§ **WHAT THE TASK ASKS**
Verbatim copy, images omitted: return the full listing.

§ **DATA FOR REVIEW**
● ● ● ● ● ● ●

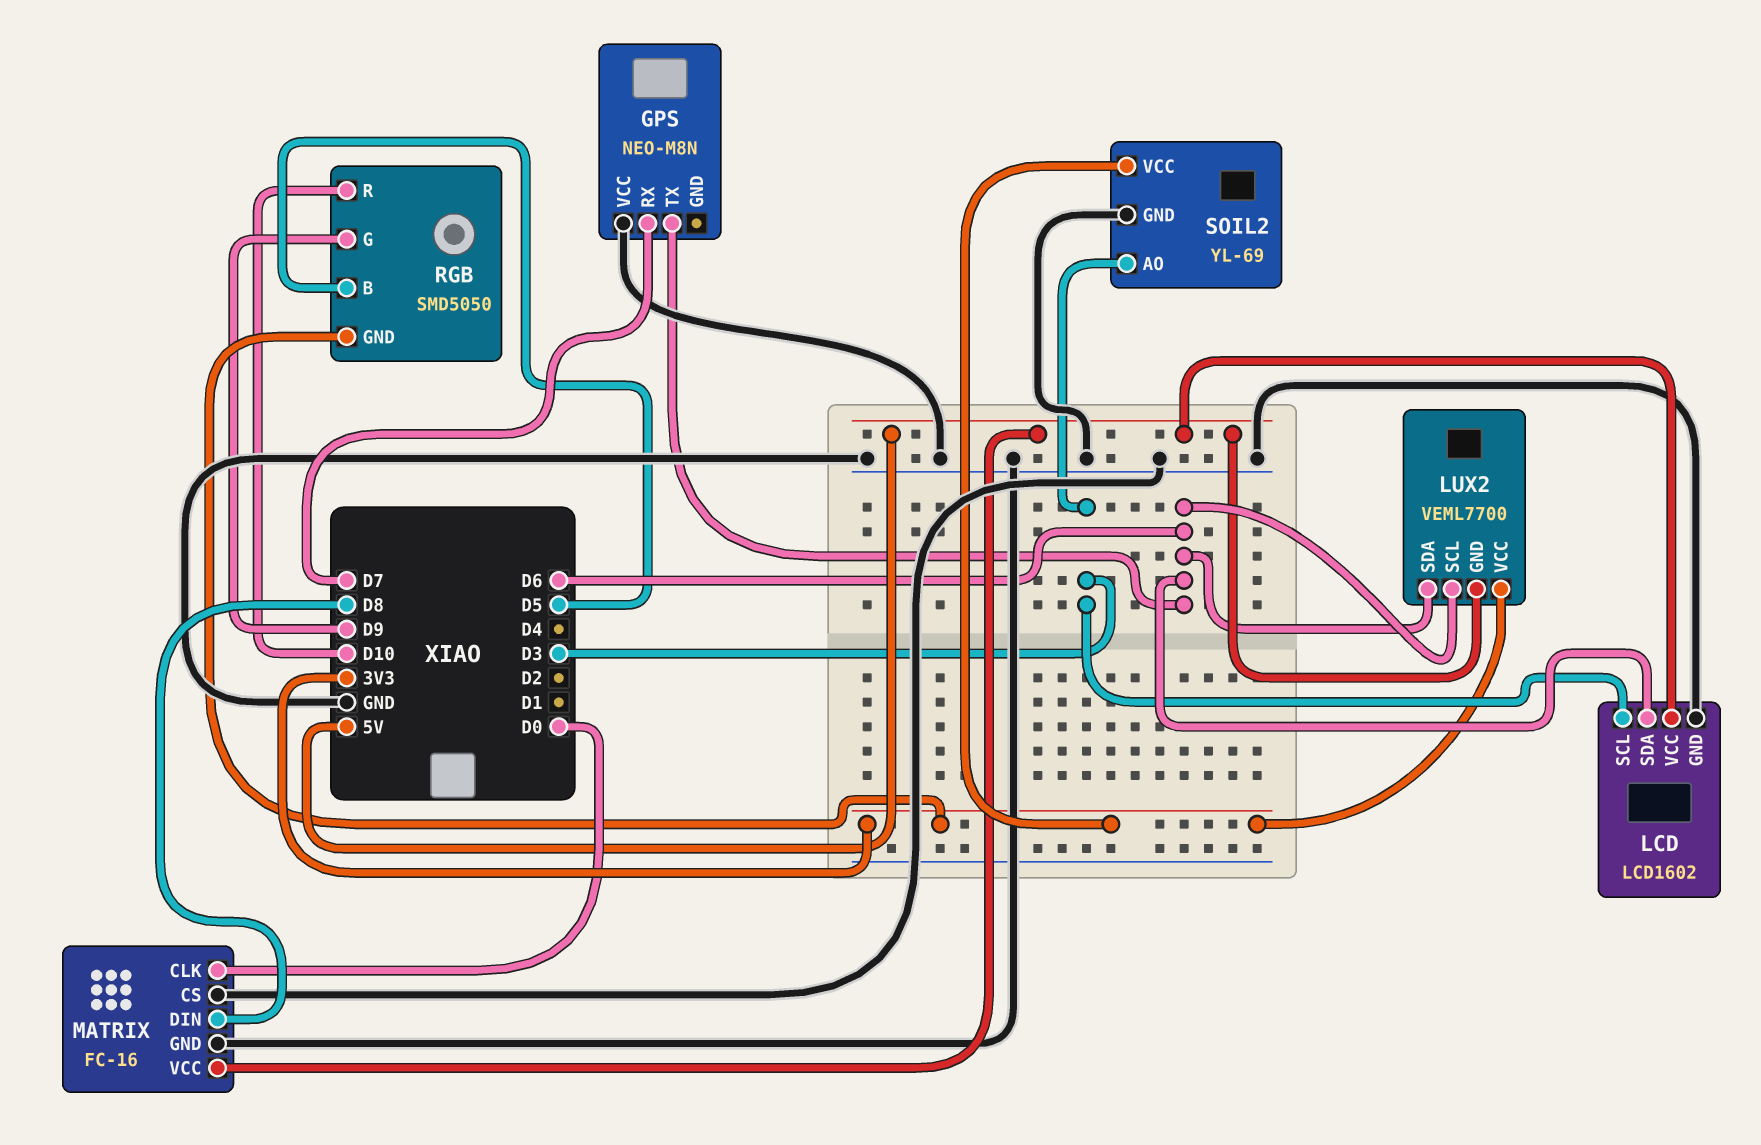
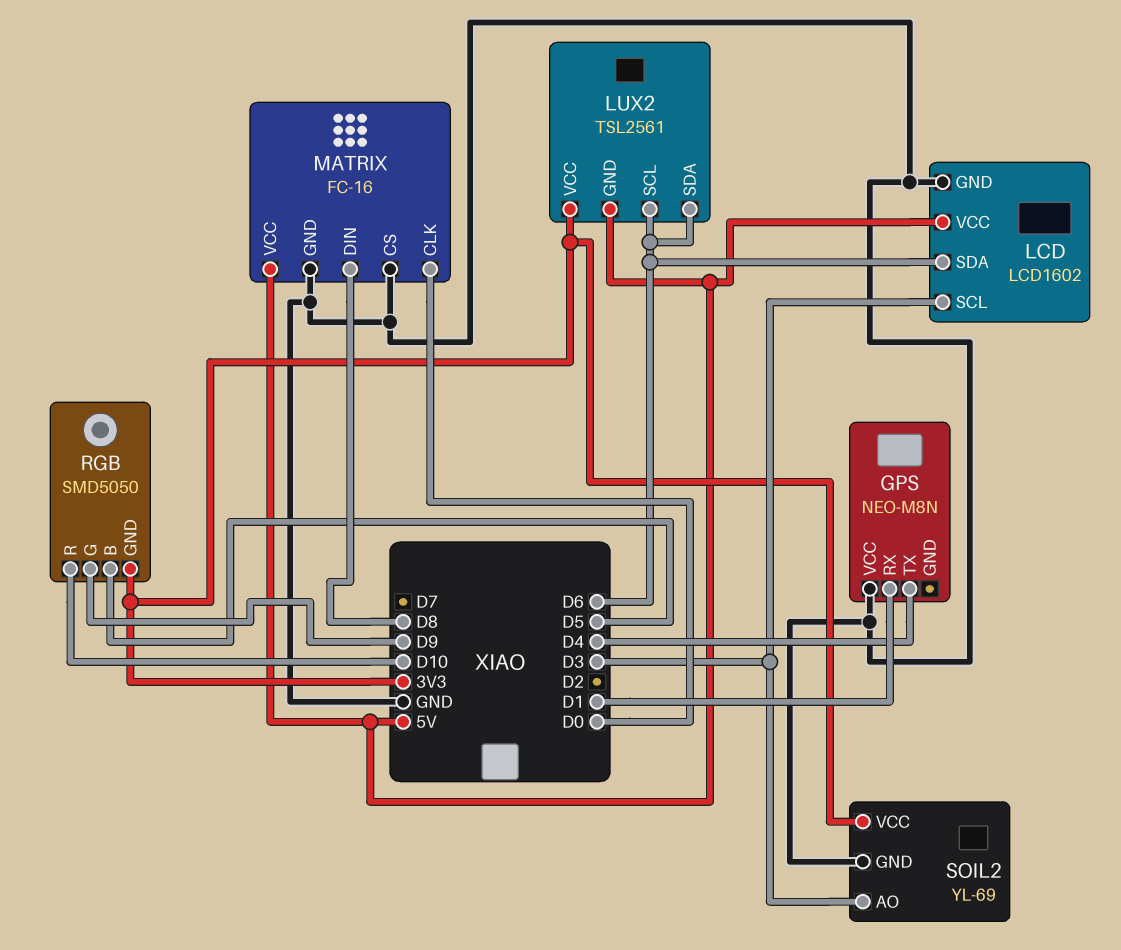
GPS pin RX: D7 -> D1
GPS pin TX: D6 -> D4
LUX2: VEML7700 -> TSL2561

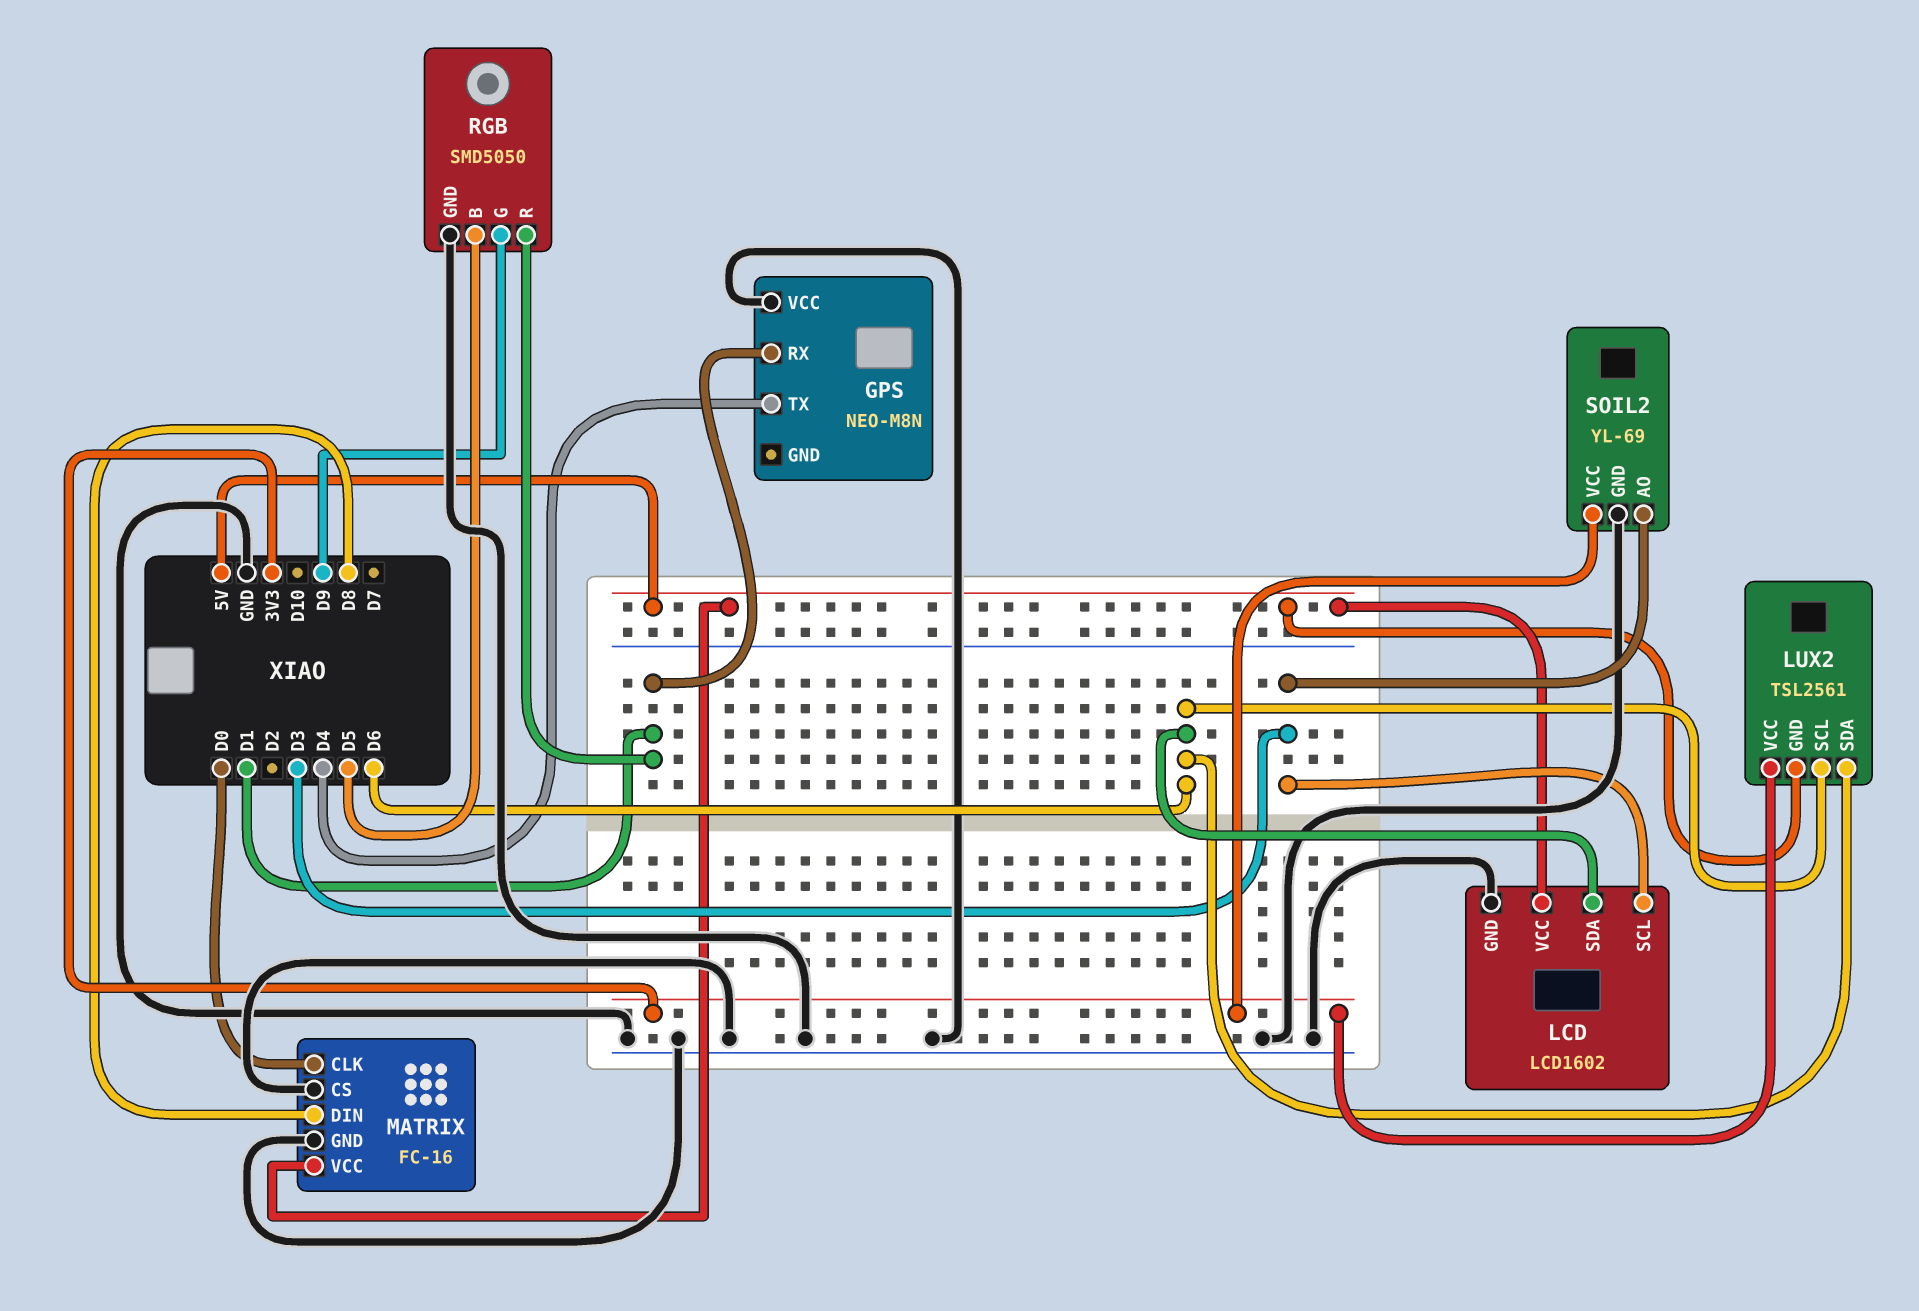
RGB pin GND: 3V3 -> GND
RGB pin R: D10 -> D1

● ● ● ● ● ● ●

§ **EXERCISE ANSWER**
GPS pin RX: D7 -> D1
GPS pin TX: D6 -> D4
LUX2: VEML7700 -> TSL2561

RGB pin GND: 3V3 -> GND
RGB pin R: D10 -> D1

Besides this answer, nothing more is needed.